• [Supplied entries]
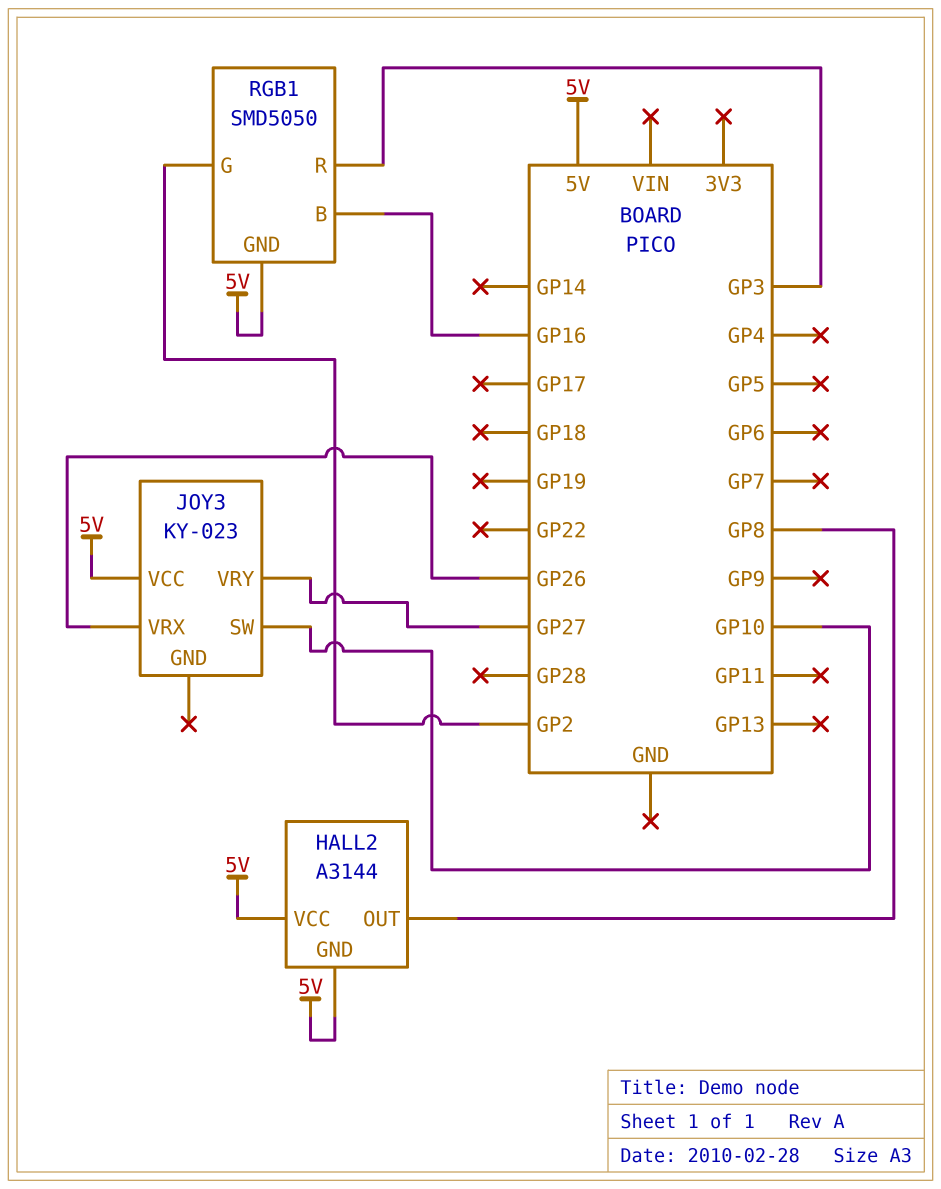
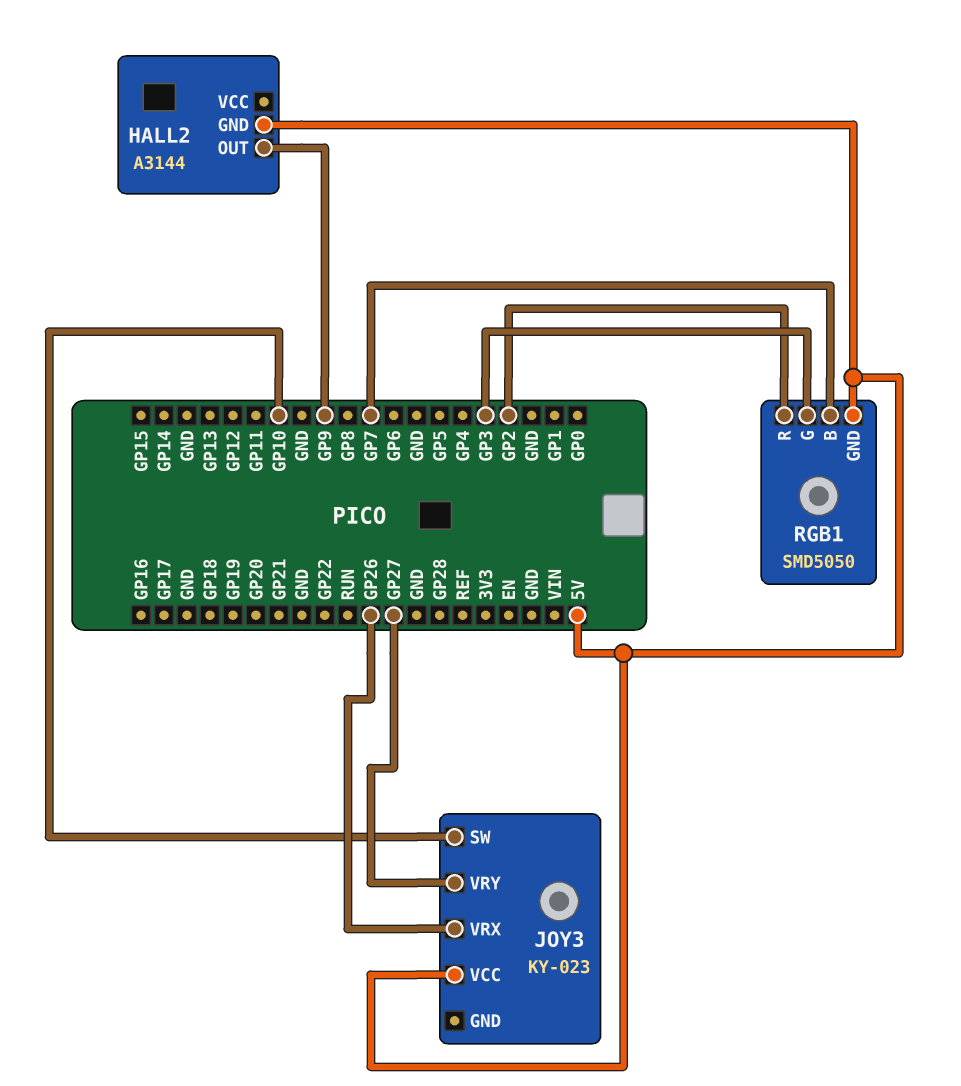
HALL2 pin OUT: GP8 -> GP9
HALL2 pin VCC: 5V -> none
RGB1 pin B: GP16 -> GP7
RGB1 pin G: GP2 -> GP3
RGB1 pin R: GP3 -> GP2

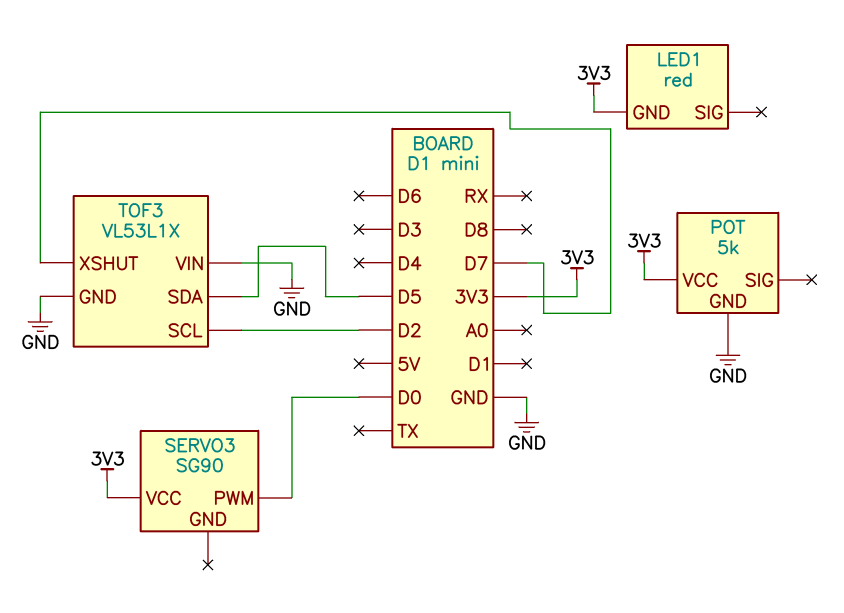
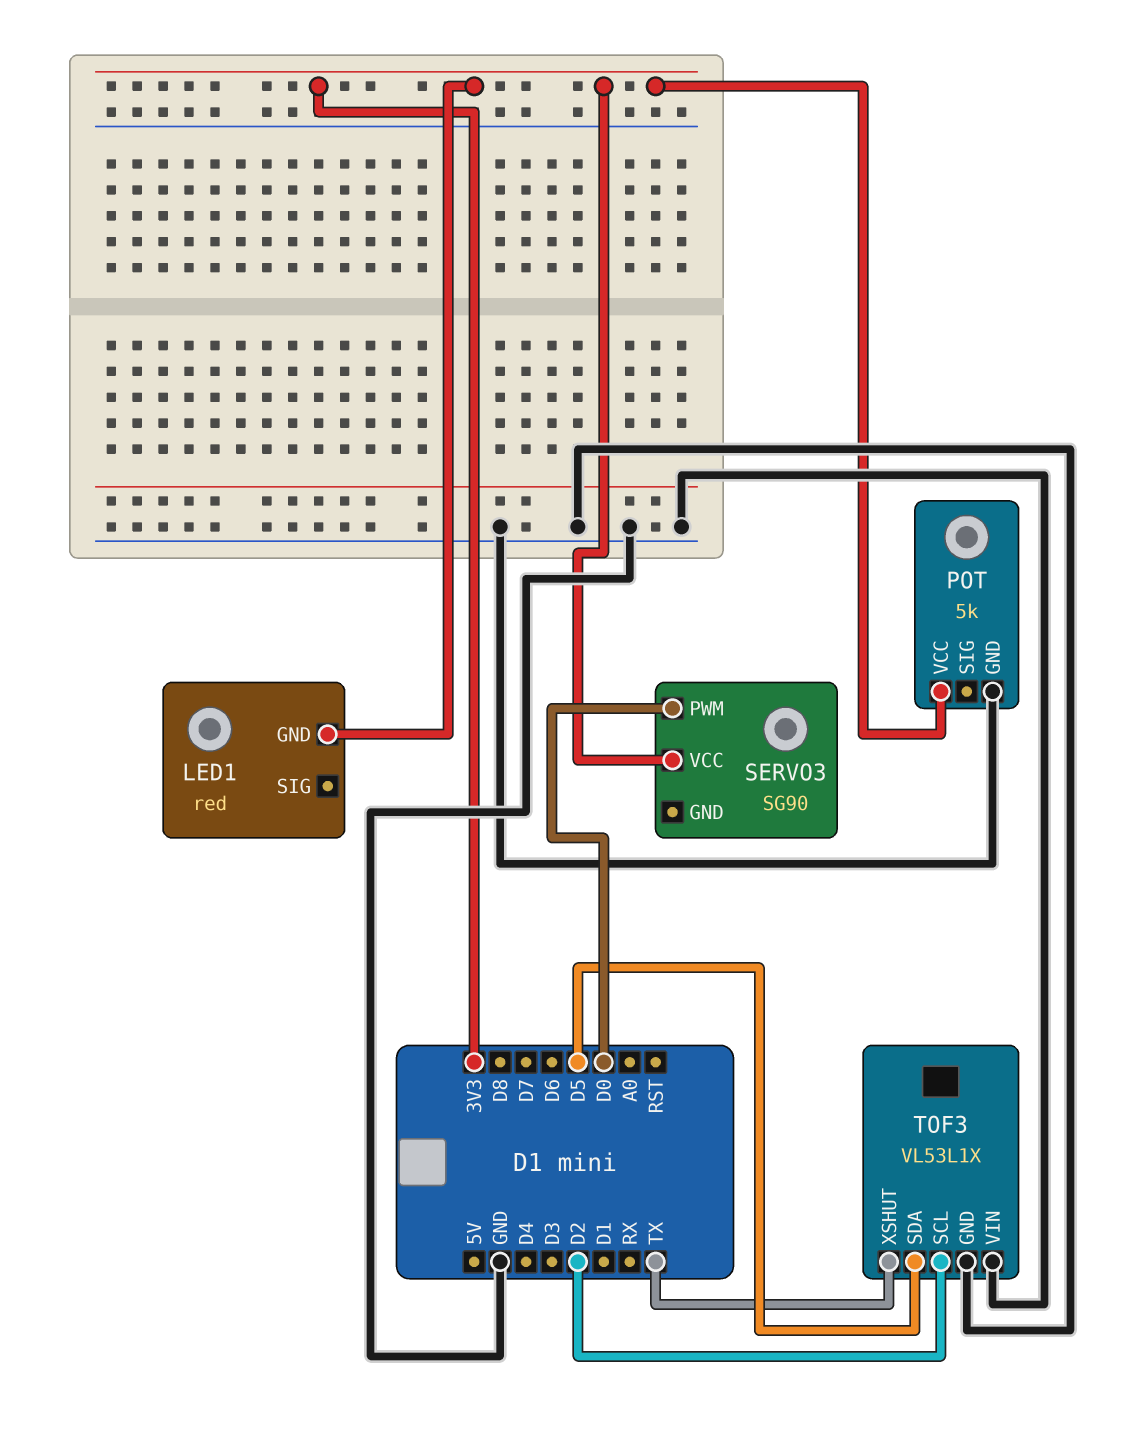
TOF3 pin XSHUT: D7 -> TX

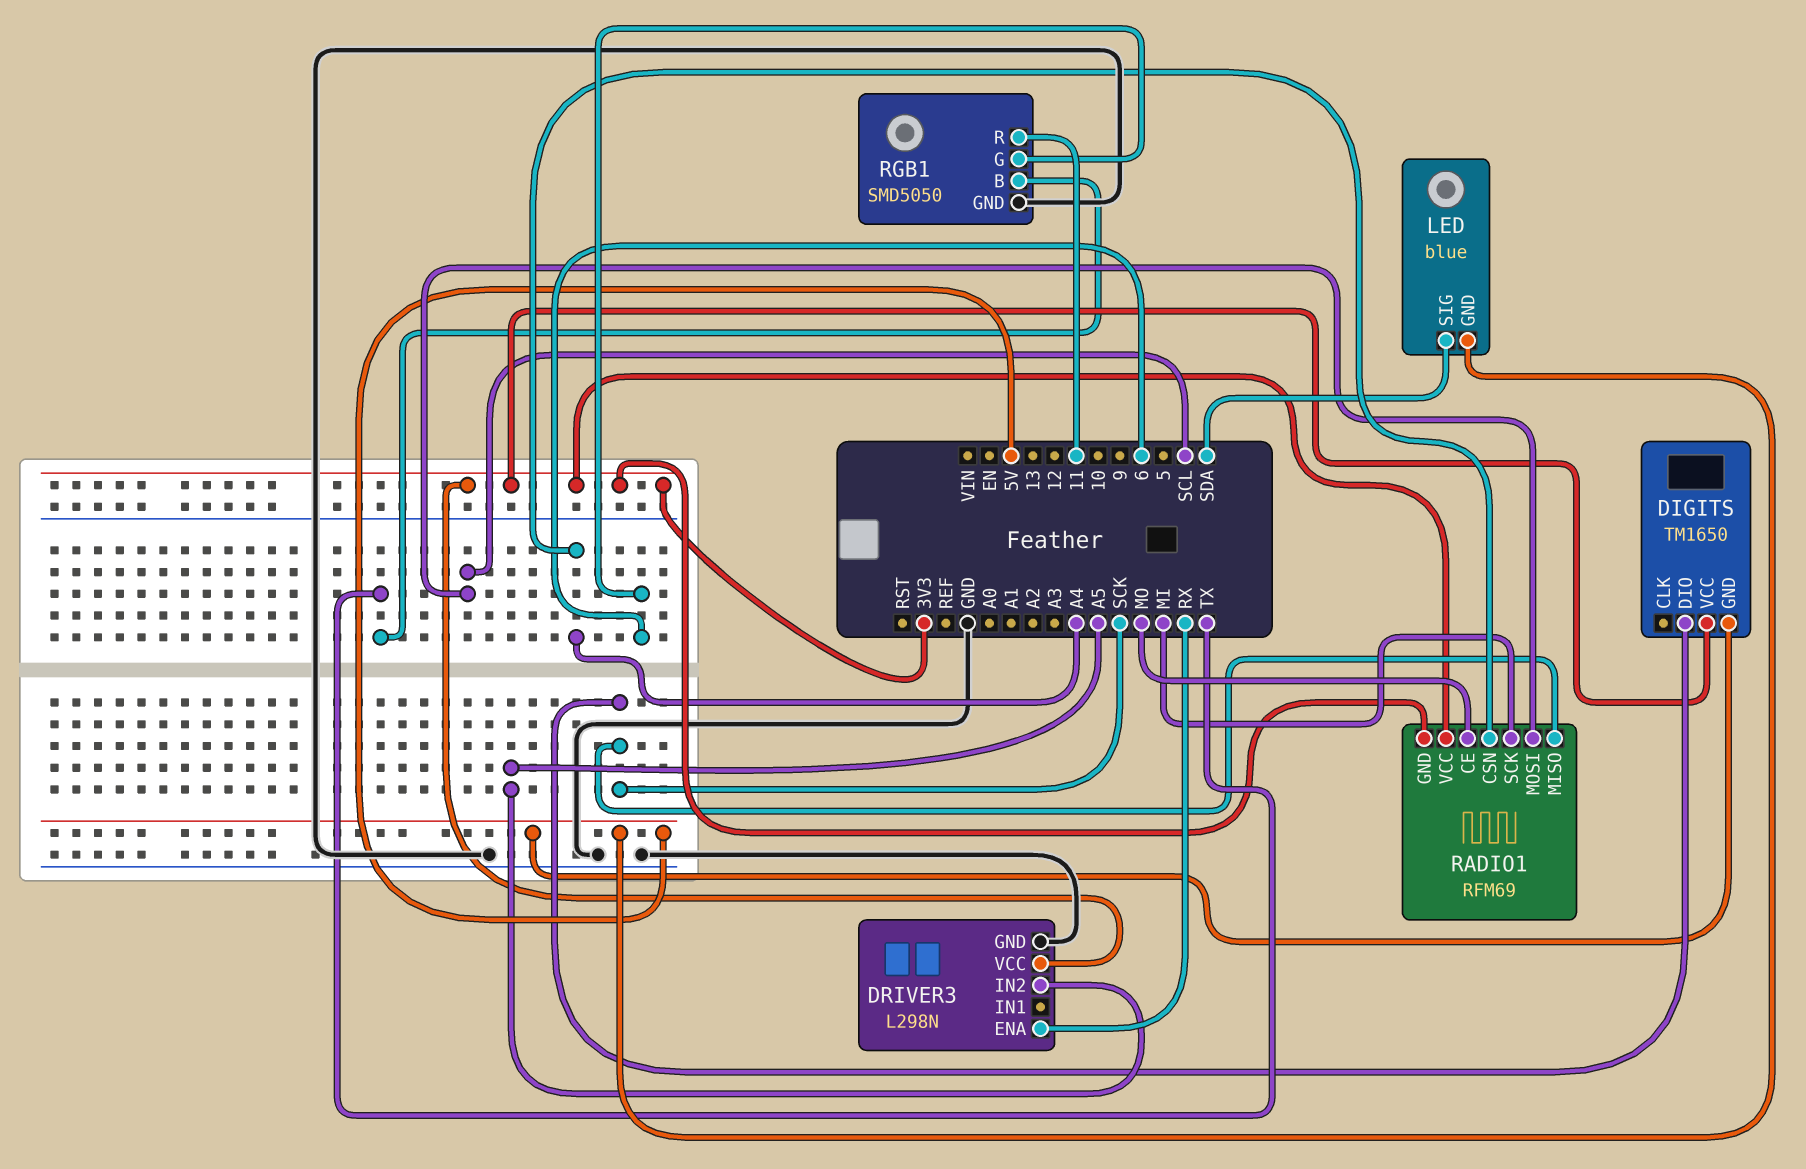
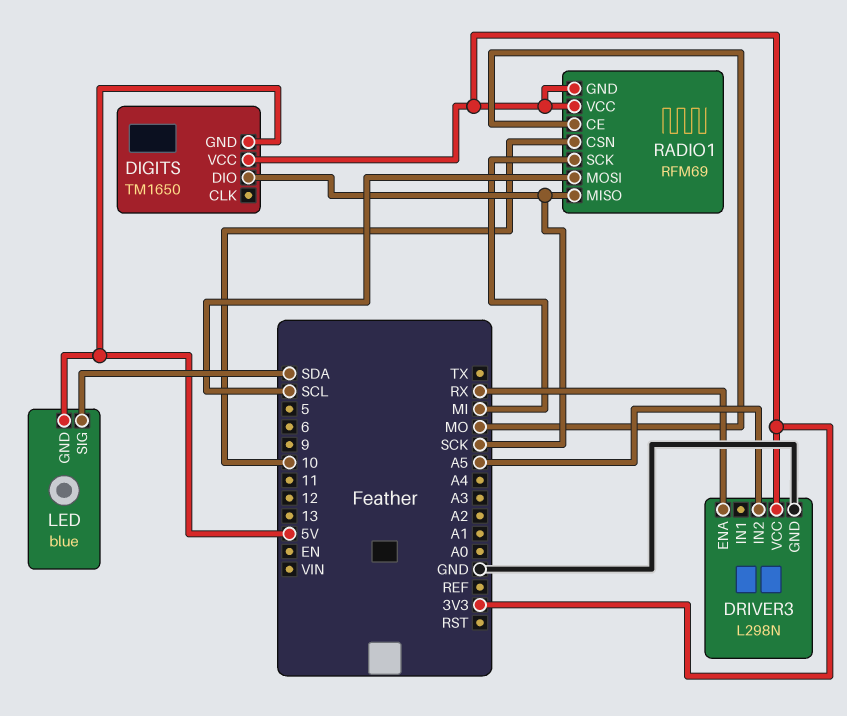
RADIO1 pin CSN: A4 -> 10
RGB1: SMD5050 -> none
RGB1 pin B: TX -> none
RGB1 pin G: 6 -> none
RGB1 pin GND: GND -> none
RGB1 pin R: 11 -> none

• [Aim of the task] Could you print the listing above exactly, without the pictures?

• [Response to this exercise]
HALL2 pin OUT: GP8 -> GP9
HALL2 pin VCC: 5V -> none
RGB1 pin B: GP16 -> GP7
RGB1 pin G: GP2 -> GP3
RGB1 pin R: GP3 -> GP2

TOF3 pin XSHUT: D7 -> TX

RADIO1 pin CSN: A4 -> 10
RGB1: SMD5050 -> none
RGB1 pin B: TX -> none
RGB1 pin G: 6 -> none
RGB1 pin GND: GND -> none
RGB1 pin R: 11 -> none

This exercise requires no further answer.